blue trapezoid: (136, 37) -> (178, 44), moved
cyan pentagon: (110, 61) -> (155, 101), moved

────

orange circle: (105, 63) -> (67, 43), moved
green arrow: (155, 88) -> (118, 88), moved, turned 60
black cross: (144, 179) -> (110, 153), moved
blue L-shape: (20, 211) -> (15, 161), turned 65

────

- **Exercise description**
Copy out, word for word, the part of the entries above that begins at the line with "blue trapezoid: (136, 37) -> (178, 44), moved" and ends at the line with "cyan pentagon: (110, 61) -> (155, 101), moved", including both.

- **Answer to the exercise**
blue trapezoid: (136, 37) -> (178, 44), moved
cyan pentagon: (110, 61) -> (155, 101), moved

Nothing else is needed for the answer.